◆ Dataset ◆
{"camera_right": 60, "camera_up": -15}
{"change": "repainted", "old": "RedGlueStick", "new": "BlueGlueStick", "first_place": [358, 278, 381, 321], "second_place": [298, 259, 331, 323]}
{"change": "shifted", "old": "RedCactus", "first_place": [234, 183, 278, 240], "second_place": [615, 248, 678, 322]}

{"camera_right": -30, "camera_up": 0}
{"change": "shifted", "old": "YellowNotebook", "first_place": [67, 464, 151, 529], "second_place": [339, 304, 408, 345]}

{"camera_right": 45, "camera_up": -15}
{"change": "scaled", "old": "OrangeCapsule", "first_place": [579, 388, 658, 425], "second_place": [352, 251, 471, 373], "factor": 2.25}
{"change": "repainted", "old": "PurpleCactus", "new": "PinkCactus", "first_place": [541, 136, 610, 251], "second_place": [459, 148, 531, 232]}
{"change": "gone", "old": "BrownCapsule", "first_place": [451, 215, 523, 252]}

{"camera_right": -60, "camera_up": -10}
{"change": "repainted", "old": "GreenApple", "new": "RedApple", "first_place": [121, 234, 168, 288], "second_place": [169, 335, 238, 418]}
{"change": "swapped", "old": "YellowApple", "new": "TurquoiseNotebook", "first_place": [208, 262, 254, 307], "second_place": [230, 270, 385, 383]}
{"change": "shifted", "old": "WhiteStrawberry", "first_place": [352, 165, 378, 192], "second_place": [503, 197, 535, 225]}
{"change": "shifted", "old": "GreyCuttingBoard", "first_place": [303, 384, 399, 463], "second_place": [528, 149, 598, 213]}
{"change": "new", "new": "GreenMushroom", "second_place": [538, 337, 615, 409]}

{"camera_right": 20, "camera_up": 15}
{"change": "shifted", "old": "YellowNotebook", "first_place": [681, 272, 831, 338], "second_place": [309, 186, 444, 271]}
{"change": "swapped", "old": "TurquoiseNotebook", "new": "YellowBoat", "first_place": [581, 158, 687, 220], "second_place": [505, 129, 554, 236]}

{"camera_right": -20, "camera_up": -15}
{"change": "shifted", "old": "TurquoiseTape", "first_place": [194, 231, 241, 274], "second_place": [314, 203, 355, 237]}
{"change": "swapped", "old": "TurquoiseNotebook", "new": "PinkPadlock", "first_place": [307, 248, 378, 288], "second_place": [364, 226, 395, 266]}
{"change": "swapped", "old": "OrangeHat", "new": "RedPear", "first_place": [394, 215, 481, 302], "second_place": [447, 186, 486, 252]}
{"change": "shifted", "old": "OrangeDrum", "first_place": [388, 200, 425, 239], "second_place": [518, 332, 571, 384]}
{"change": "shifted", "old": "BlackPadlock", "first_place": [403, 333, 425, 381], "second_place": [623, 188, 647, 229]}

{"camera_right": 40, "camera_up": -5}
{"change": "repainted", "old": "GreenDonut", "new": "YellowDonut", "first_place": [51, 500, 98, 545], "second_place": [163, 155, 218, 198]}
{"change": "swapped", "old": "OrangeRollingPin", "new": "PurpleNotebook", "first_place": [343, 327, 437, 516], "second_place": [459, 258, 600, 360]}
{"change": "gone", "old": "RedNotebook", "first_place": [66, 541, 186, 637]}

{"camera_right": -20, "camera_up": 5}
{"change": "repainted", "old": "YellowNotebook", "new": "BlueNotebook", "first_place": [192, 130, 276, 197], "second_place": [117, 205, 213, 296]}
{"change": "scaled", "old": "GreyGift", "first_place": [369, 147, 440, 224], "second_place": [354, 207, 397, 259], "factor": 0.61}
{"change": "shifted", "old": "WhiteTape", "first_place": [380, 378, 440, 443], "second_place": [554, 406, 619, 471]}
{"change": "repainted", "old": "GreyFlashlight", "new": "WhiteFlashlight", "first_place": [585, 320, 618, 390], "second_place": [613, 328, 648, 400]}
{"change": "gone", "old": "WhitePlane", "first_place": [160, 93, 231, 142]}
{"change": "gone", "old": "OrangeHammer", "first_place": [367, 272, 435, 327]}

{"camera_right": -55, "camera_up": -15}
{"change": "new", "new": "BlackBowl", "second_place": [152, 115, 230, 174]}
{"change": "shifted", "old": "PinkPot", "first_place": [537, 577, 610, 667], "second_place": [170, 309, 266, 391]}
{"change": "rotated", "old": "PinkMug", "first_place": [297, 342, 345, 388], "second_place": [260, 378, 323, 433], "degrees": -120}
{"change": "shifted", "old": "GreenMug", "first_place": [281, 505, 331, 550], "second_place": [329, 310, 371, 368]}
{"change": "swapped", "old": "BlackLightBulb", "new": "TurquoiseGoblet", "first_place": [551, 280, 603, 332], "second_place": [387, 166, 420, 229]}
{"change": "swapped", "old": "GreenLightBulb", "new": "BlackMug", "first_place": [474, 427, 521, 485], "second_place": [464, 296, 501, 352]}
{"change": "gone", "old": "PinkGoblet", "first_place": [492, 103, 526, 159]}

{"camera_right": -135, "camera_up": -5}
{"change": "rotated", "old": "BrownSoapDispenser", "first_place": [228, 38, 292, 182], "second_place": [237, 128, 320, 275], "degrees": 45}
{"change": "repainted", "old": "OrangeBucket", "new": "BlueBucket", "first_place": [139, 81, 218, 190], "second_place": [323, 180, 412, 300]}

◆ Task directions ◆
Nothing in the records above may differ in your copy; retype them in full.

◆ Expected answer ◆
{"camera_right": 60, "camera_up": -15}
{"change": "repainted", "old": "RedGlueStick", "new": "BlueGlueStick", "first_place": [358, 278, 381, 321], "second_place": [298, 259, 331, 323]}
{"change": "shifted", "old": "RedCactus", "first_place": [234, 183, 278, 240], "second_place": [615, 248, 678, 322]}

{"camera_right": -30, "camera_up": 0}
{"change": "shifted", "old": "YellowNotebook", "first_place": [67, 464, 151, 529], "second_place": [339, 304, 408, 345]}

{"camera_right": 45, "camera_up": -15}
{"change": "scaled", "old": "OrangeCapsule", "first_place": [579, 388, 658, 425], "second_place": [352, 251, 471, 373], "factor": 2.25}
{"change": "repainted", "old": "PurpleCactus", "new": "PinkCactus", "first_place": [541, 136, 610, 251], "second_place": [459, 148, 531, 232]}
{"change": "gone", "old": "BrownCapsule", "first_place": [451, 215, 523, 252]}

{"camera_right": -60, "camera_up": -10}
{"change": "repainted", "old": "GreenApple", "new": "RedApple", "first_place": [121, 234, 168, 288], "second_place": [169, 335, 238, 418]}
{"change": "swapped", "old": "YellowApple", "new": "TurquoiseNotebook", "first_place": [208, 262, 254, 307], "second_place": [230, 270, 385, 383]}
{"change": "shifted", "old": "WhiteStrawberry", "first_place": [352, 165, 378, 192], "second_place": [503, 197, 535, 225]}
{"change": "shifted", "old": "GreyCuttingBoard", "first_place": [303, 384, 399, 463], "second_place": [528, 149, 598, 213]}
{"change": "new", "new": "GreenMushroom", "second_place": [538, 337, 615, 409]}

{"camera_right": 20, "camera_up": 15}
{"change": "shifted", "old": "YellowNotebook", "first_place": [681, 272, 831, 338], "second_place": [309, 186, 444, 271]}
{"change": "swapped", "old": "TurquoiseNotebook", "new": "YellowBoat", "first_place": [581, 158, 687, 220], "second_place": [505, 129, 554, 236]}

{"camera_right": -20, "camera_up": -15}
{"change": "shifted", "old": "TurquoiseTape", "first_place": [194, 231, 241, 274], "second_place": [314, 203, 355, 237]}
{"change": "swapped", "old": "TurquoiseNotebook", "new": "PinkPadlock", "first_place": [307, 248, 378, 288], "second_place": [364, 226, 395, 266]}
{"change": "swapped", "old": "OrangeHat", "new": "RedPear", "first_place": [394, 215, 481, 302], "second_place": [447, 186, 486, 252]}
{"change": "shifted", "old": "OrangeDrum", "first_place": [388, 200, 425, 239], "second_place": [518, 332, 571, 384]}
{"change": "shifted", "old": "BlackPadlock", "first_place": [403, 333, 425, 381], "second_place": [623, 188, 647, 229]}

{"camera_right": 40, "camera_up": -5}
{"change": "repainted", "old": "GreenDonut", "new": "YellowDonut", "first_place": [51, 500, 98, 545], "second_place": [163, 155, 218, 198]}
{"change": "swapped", "old": "OrangeRollingPin", "new": "PurpleNotebook", "first_place": [343, 327, 437, 516], "second_place": [459, 258, 600, 360]}
{"change": "gone", "old": "RedNotebook", "first_place": [66, 541, 186, 637]}

{"camera_right": -20, "camera_up": 5}
{"change": "repainted", "old": "YellowNotebook", "new": "BlueNotebook", "first_place": [192, 130, 276, 197], "second_place": [117, 205, 213, 296]}
{"change": "scaled", "old": "GreyGift", "first_place": [369, 147, 440, 224], "second_place": [354, 207, 397, 259], "factor": 0.61}
{"change": "shifted", "old": "WhiteTape", "first_place": [380, 378, 440, 443], "second_place": [554, 406, 619, 471]}
{"change": "repainted", "old": "GreyFlashlight", "new": "WhiteFlashlight", "first_place": [585, 320, 618, 390], "second_place": [613, 328, 648, 400]}
{"change": "gone", "old": "WhitePlane", "first_place": [160, 93, 231, 142]}
{"change": "gone", "old": "OrangeHammer", "first_place": [367, 272, 435, 327]}

{"camera_right": -55, "camera_up": -15}
{"change": "new", "new": "BlackBowl", "second_place": [152, 115, 230, 174]}
{"change": "shifted", "old": "PinkPot", "first_place": [537, 577, 610, 667], "second_place": [170, 309, 266, 391]}
{"change": "rotated", "old": "PinkMug", "first_place": [297, 342, 345, 388], "second_place": [260, 378, 323, 433], "degrees": -120}
{"change": "shifted", "old": "GreenMug", "first_place": [281, 505, 331, 550], "second_place": [329, 310, 371, 368]}
{"change": "swapped", "old": "BlackLightBulb", "new": "TurquoiseGoblet", "first_place": [551, 280, 603, 332], "second_place": [387, 166, 420, 229]}
{"change": "swapped", "old": "GreenLightBulb", "new": "BlackMug", "first_place": [474, 427, 521, 485], "second_place": [464, 296, 501, 352]}
{"change": "gone", "old": "PinkGoblet", "first_place": [492, 103, 526, 159]}

{"camera_right": -135, "camera_up": -5}
{"change": "rotated", "old": "BrownSoapDispenser", "first_place": [228, 38, 292, 182], "second_place": [237, 128, 320, 275], "degrees": 45}
{"change": "repainted", "old": "OrangeBucket", "new": "BlueBucket", "first_place": [139, 81, 218, 190], "second_place": [323, 180, 412, 300]}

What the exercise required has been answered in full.